• [EXERCISE PROMPT]: From the data below, set down exactly the lines between the one holding "(636, 365) = (617, 309): yellow" and the one holding "(737, 309) = (717, 281): none", inclusive, and no others.

Start of MATERIAL SUPPLIED

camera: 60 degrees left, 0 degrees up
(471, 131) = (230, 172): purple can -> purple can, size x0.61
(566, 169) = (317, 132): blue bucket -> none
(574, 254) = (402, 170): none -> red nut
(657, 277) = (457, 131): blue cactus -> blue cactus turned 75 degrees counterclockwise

End of MATERIAL SUPPLIED
Start of MATERIAL SUPPLIED

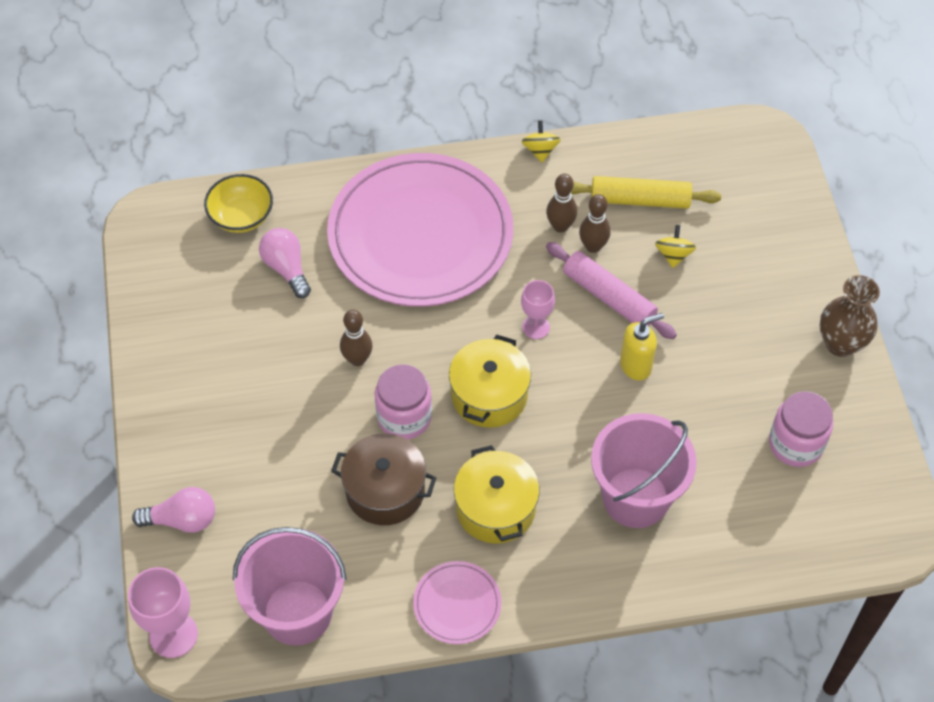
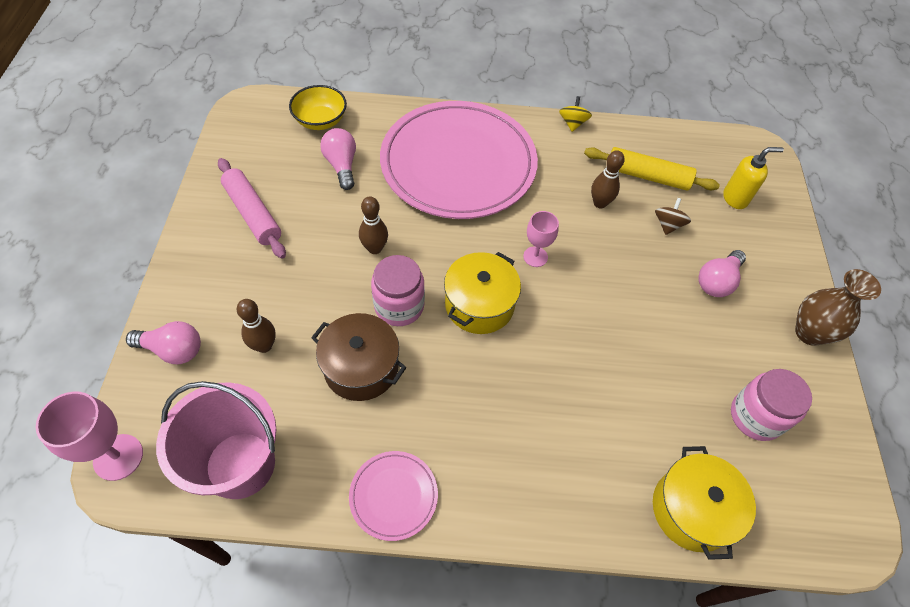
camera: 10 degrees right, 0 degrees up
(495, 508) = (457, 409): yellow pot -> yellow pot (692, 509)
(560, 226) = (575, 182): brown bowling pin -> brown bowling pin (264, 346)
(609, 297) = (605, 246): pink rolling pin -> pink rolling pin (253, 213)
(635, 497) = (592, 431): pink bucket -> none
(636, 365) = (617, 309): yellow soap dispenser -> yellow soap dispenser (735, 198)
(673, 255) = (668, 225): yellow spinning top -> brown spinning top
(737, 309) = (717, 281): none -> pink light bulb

End of MATERIAL SUPPLIED
Start of MATERIAL SUPPLIED

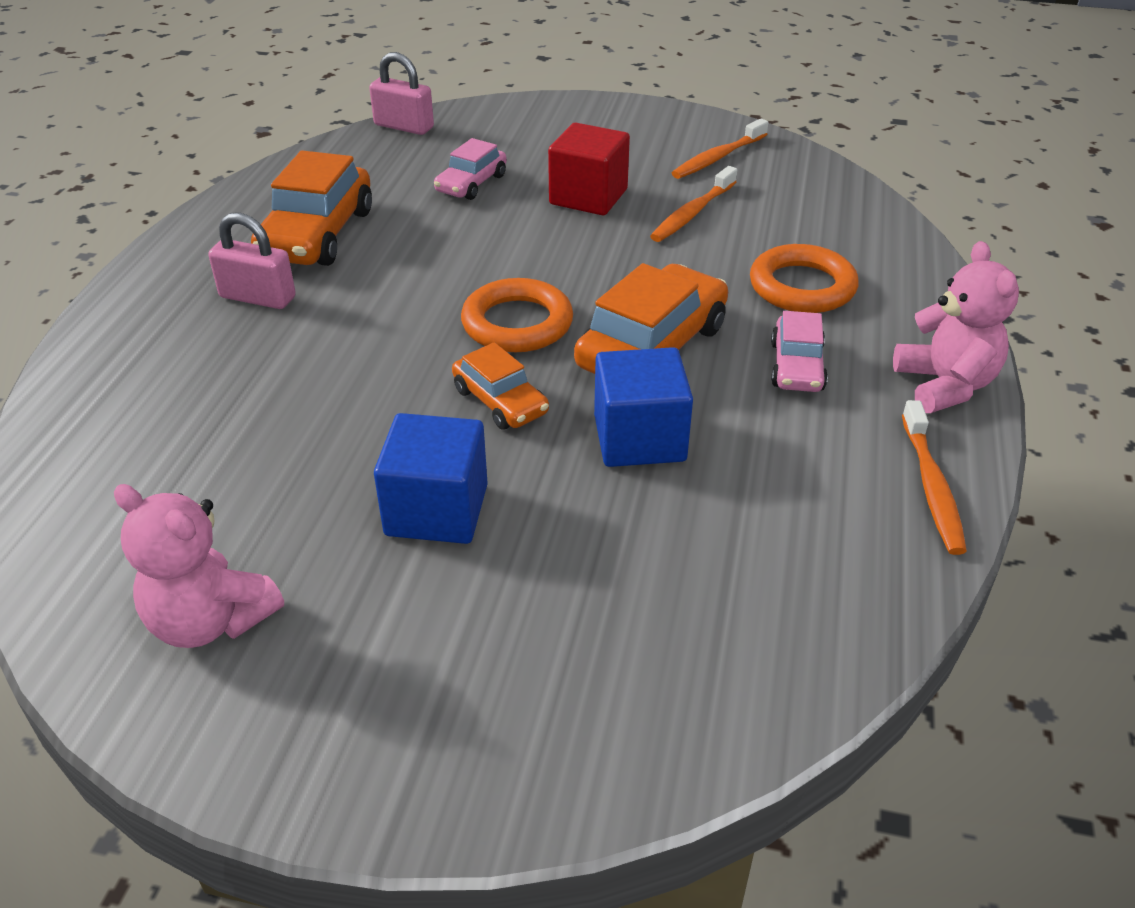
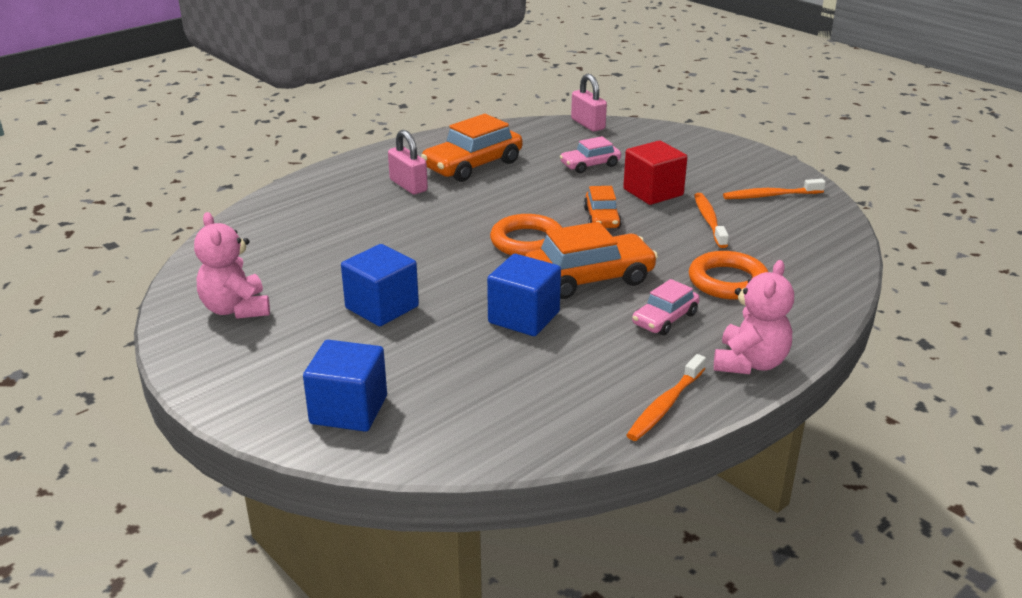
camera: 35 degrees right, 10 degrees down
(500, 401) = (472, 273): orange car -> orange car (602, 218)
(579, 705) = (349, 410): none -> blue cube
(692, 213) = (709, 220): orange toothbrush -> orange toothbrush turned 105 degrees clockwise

End of MATERIAL SUPPLIED

• [EXPECTED ANSWER]:
(636, 365) = (617, 309): yellow soap dispenser -> yellow soap dispenser (735, 198)
(673, 255) = (668, 225): yellow spinning top -> brown spinning top
(737, 309) = (717, 281): none -> pink light bulb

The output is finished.